• **Records for the task**
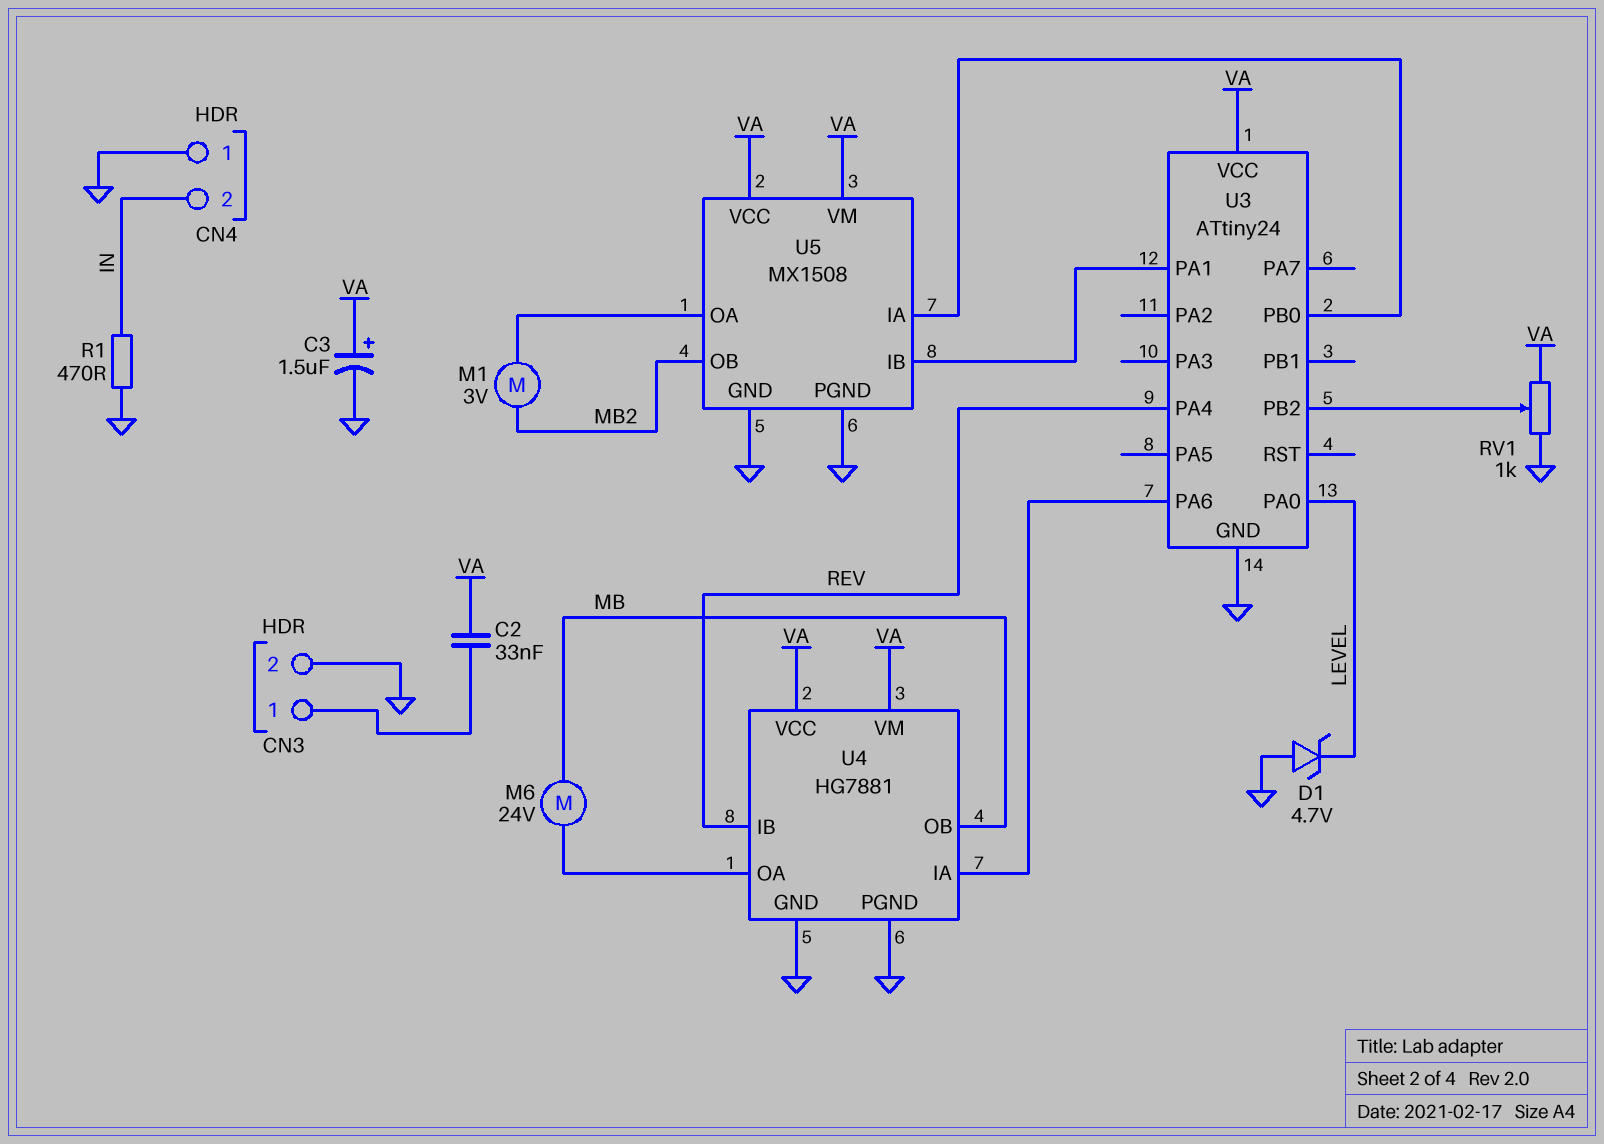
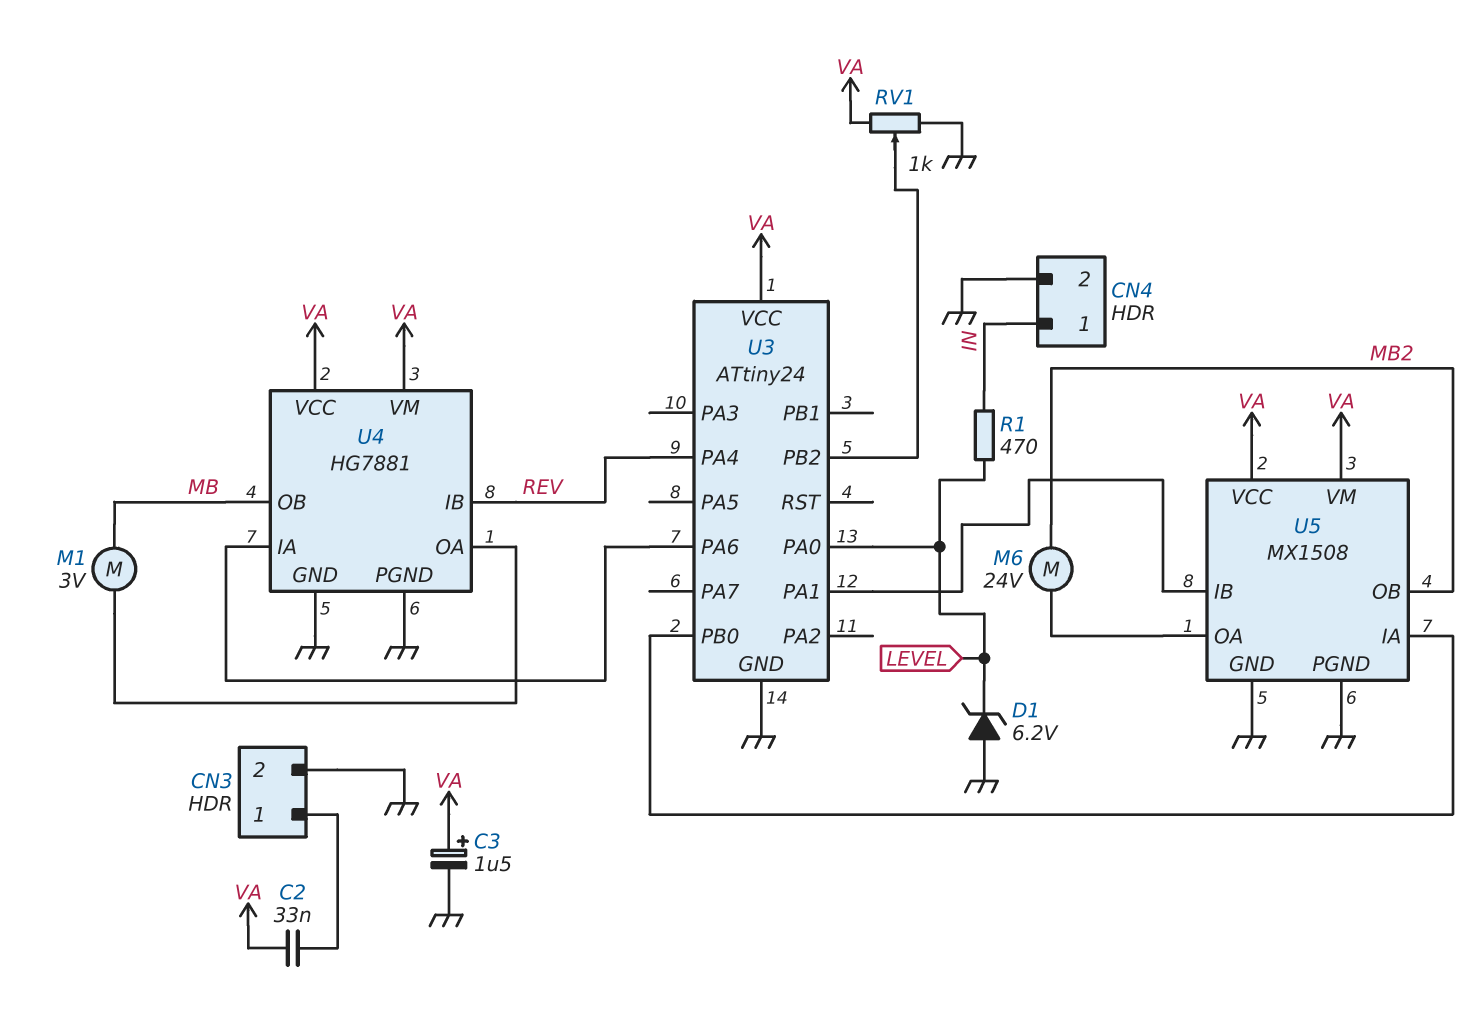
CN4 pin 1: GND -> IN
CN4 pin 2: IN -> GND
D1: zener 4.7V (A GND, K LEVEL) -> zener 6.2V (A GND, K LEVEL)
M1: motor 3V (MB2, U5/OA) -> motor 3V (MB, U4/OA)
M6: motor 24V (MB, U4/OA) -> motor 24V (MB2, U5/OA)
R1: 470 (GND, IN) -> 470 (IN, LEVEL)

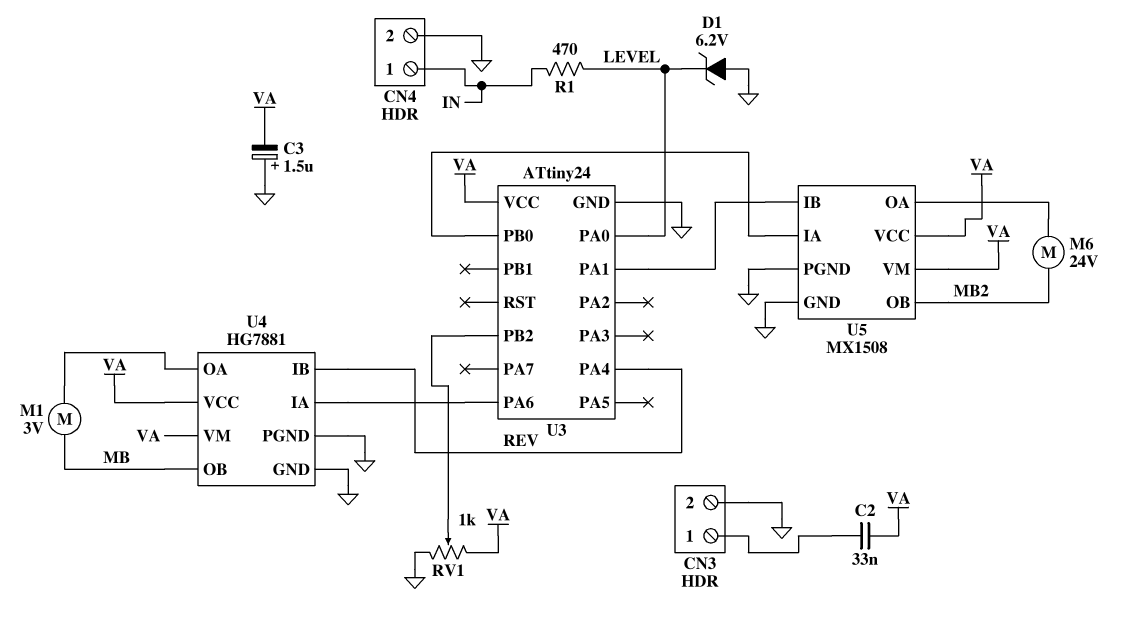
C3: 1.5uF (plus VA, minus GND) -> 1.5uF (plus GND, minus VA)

---

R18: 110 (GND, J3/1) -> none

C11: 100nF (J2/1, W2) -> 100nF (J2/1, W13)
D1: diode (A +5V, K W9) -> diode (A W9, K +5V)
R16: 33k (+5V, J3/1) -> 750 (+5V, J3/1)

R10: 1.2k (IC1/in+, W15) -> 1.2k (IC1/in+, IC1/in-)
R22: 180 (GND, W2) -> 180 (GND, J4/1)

--

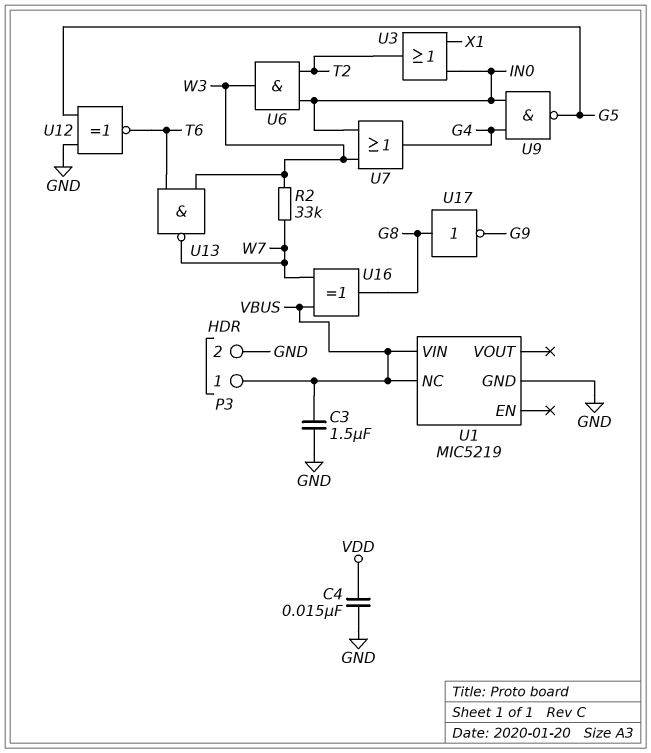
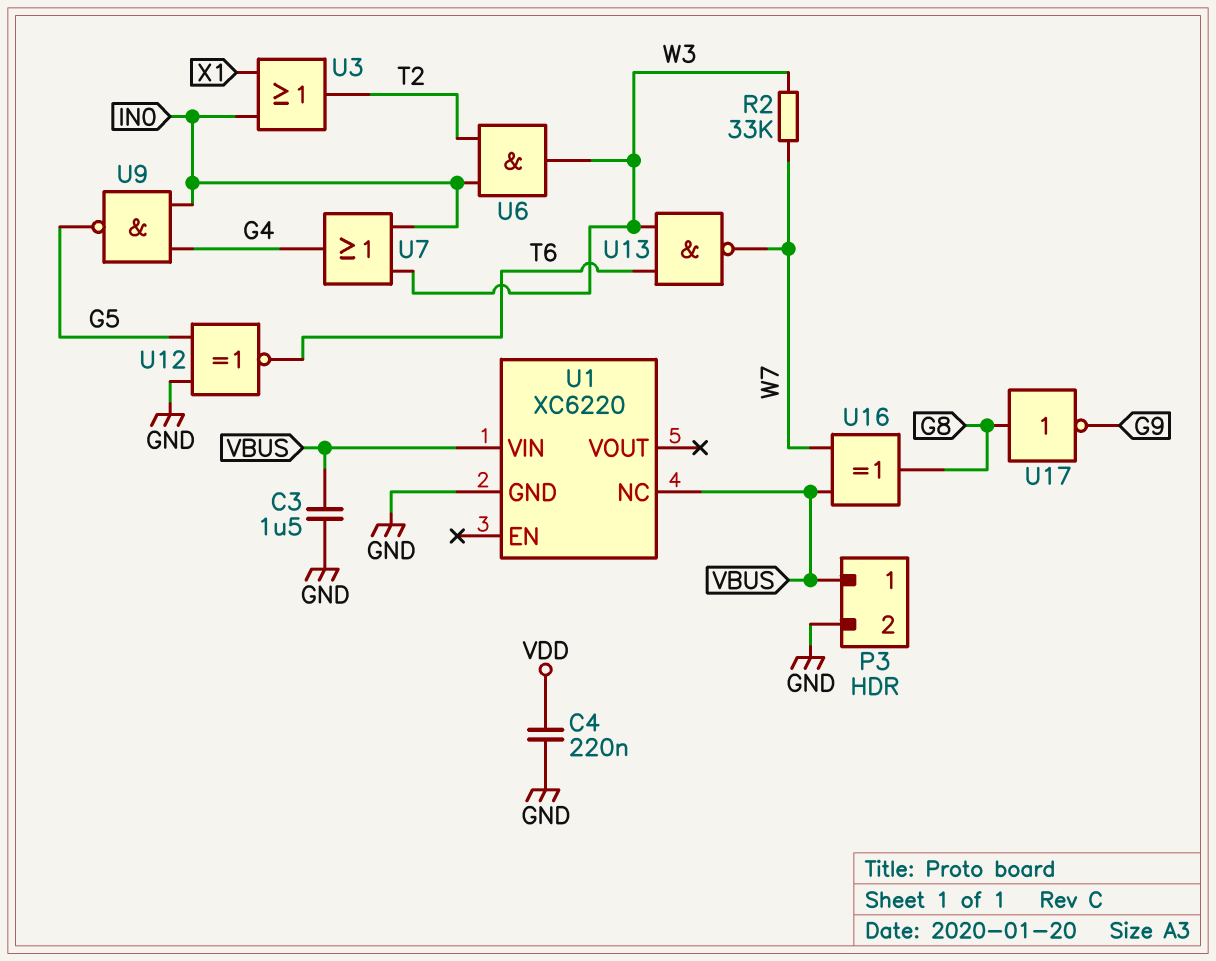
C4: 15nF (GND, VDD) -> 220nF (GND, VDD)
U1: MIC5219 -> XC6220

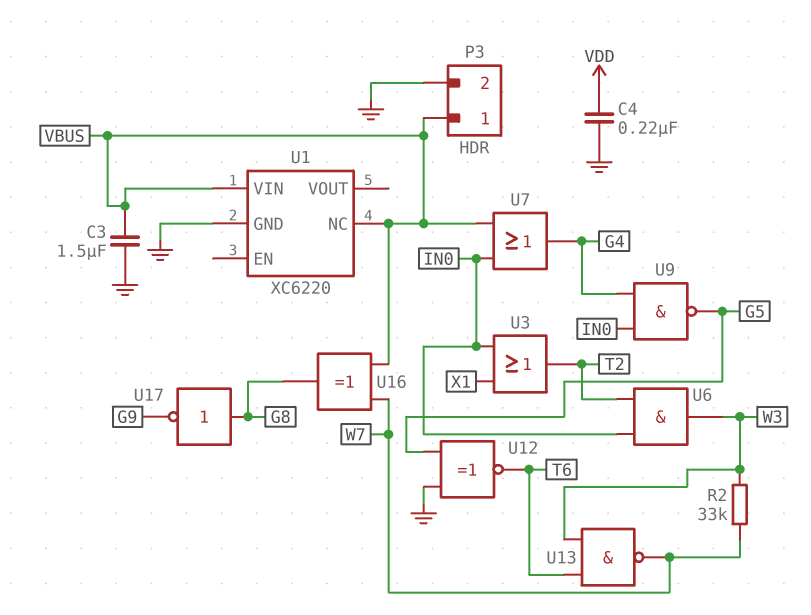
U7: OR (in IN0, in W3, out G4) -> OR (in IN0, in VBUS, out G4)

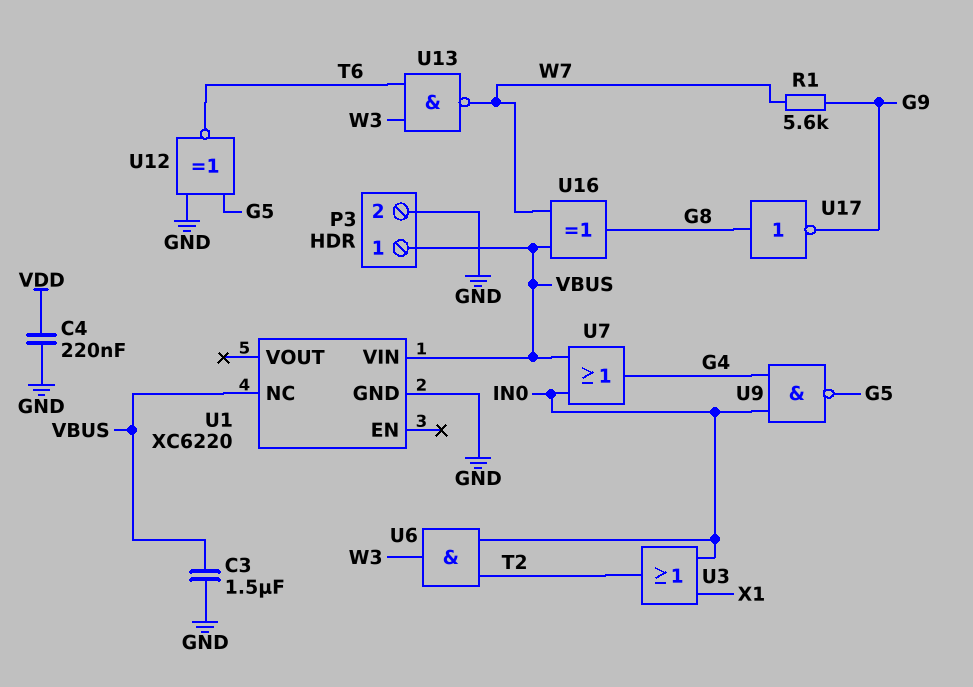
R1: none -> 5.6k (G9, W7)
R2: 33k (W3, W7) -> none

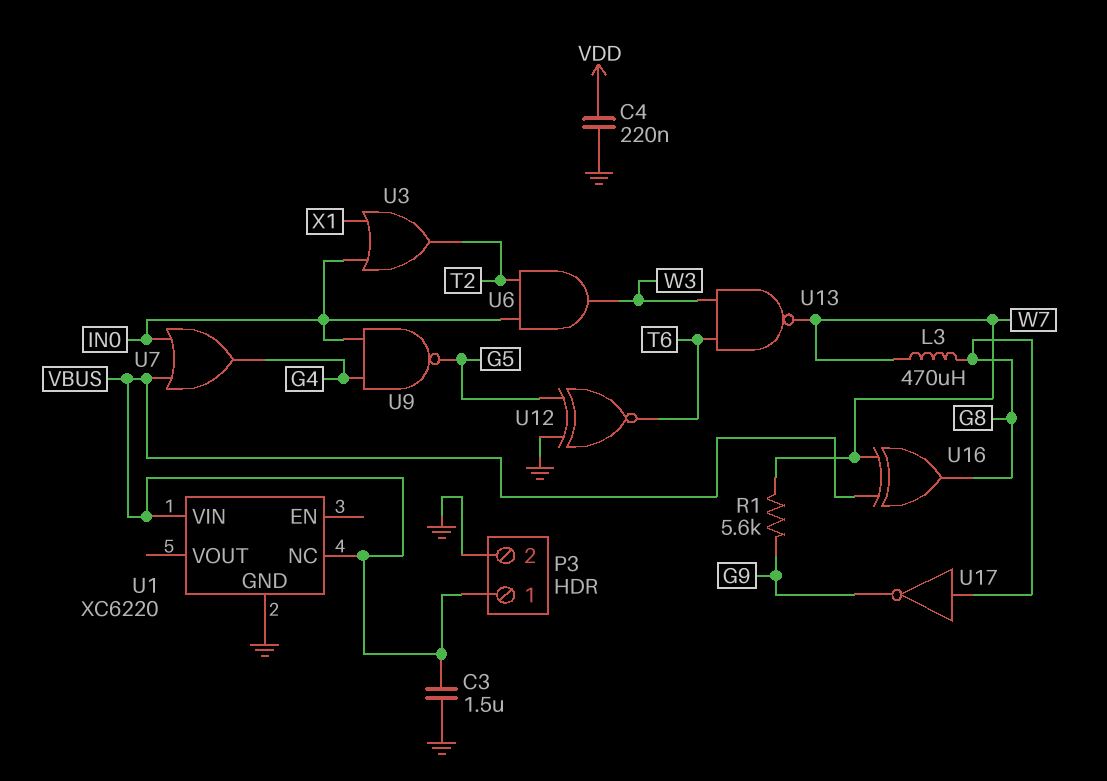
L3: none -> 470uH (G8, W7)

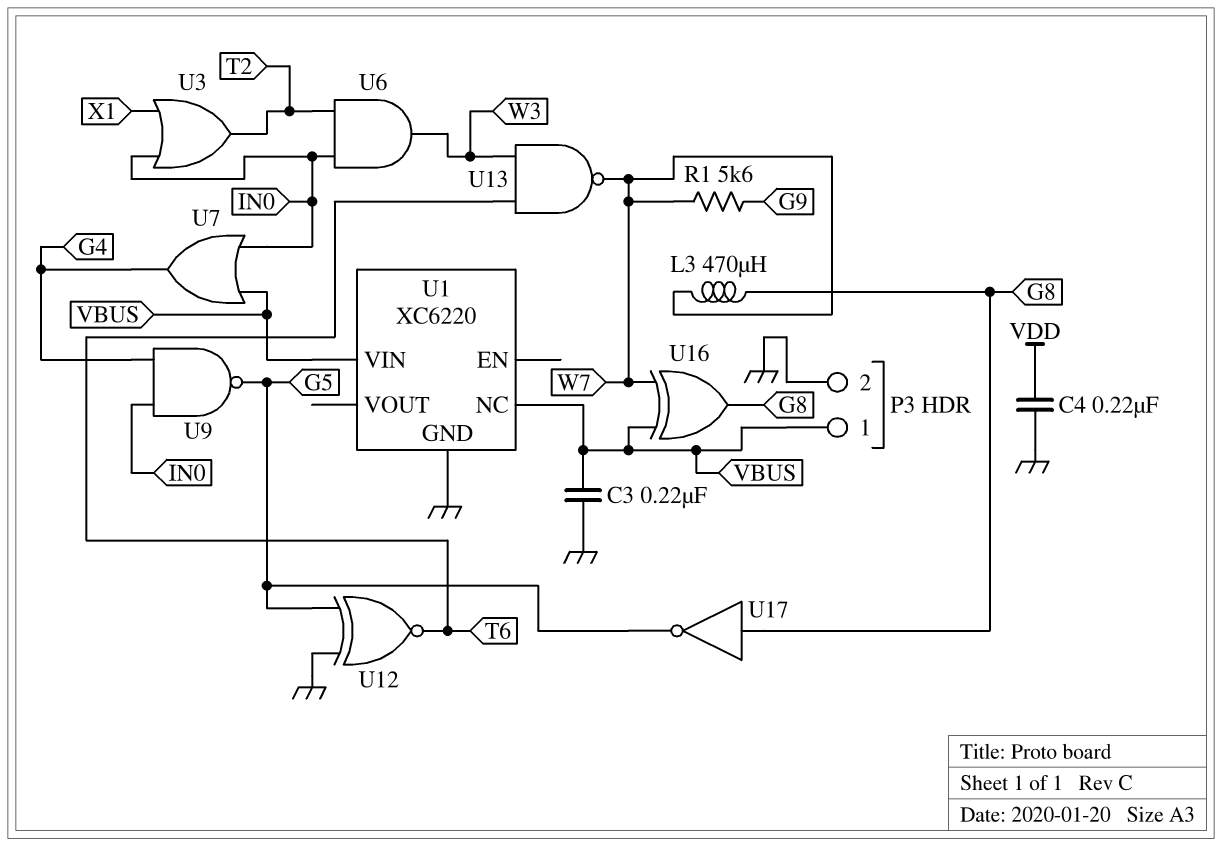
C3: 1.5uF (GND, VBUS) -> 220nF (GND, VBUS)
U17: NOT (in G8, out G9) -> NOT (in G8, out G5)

• **What you should do**
From the listing above, repeat only the lines between the line containing "R1: none -> 5.6k (G9, W7)" and the line containing "U17: NOT (in", those two included. Pictures are not part of the copy.

• **Task response**
R1: none -> 5.6k (G9, W7)
R2: 33k (W3, W7) -> none

L3: none -> 470uH (G8, W7)

C3: 1.5uF (GND, VBUS) -> 220nF (GND, VBUS)
U17: NOT (in G8, out G9) -> NOT (in G8, out G5)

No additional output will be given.